What is needed
Below are the entries; count the lines in them that contain the word "degrees" and give only the number.

Excerpted records
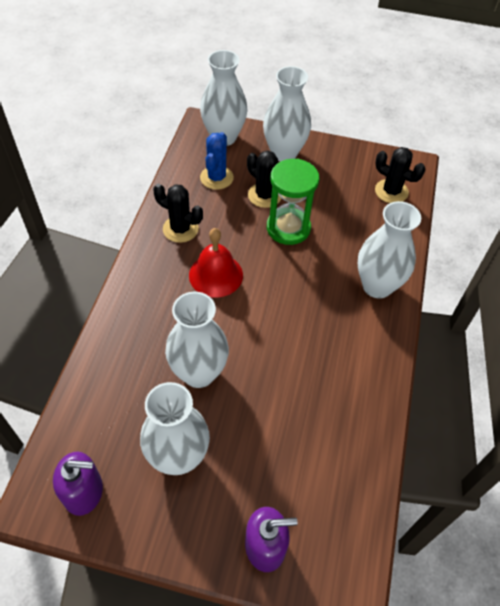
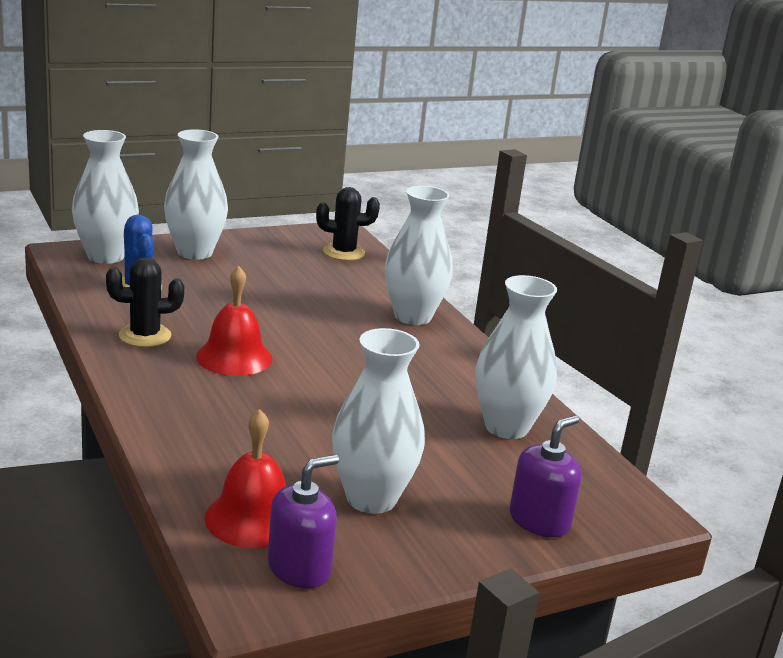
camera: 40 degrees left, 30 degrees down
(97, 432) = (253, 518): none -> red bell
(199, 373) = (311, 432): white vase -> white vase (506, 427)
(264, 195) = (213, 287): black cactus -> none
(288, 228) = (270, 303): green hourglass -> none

...

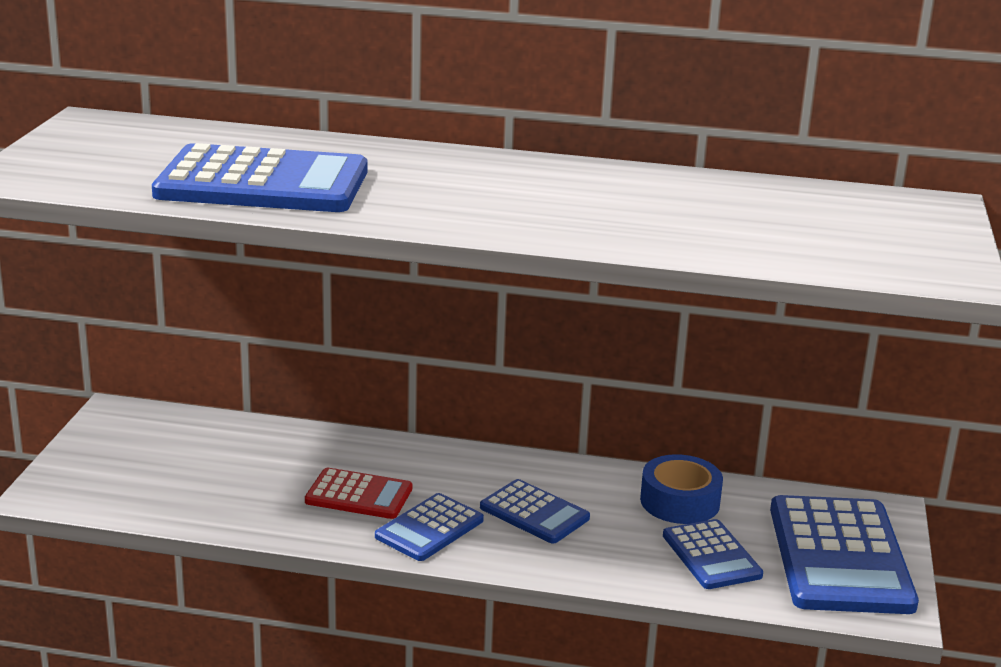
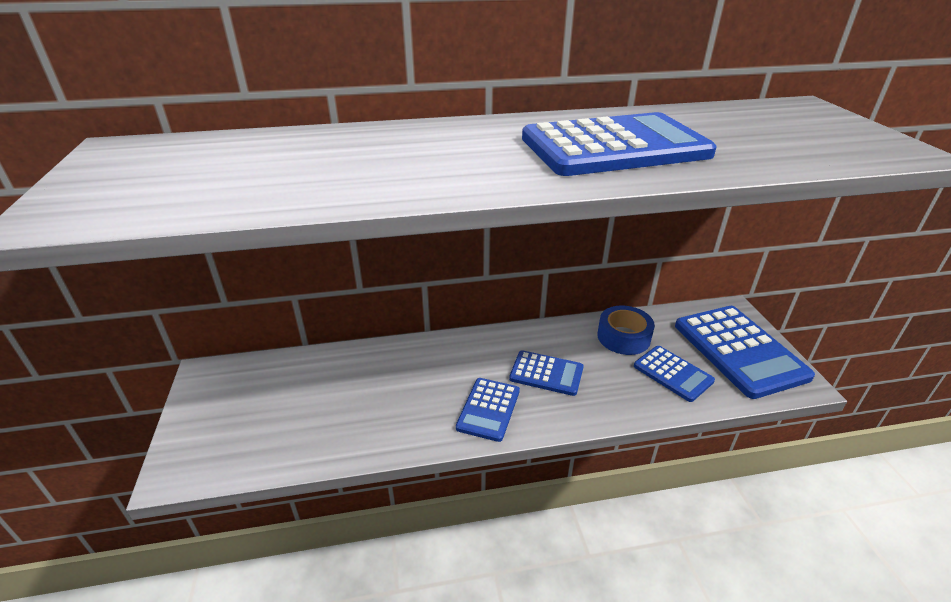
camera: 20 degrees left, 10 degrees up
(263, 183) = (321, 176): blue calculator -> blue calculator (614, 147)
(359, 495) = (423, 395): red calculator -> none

Solved problem
2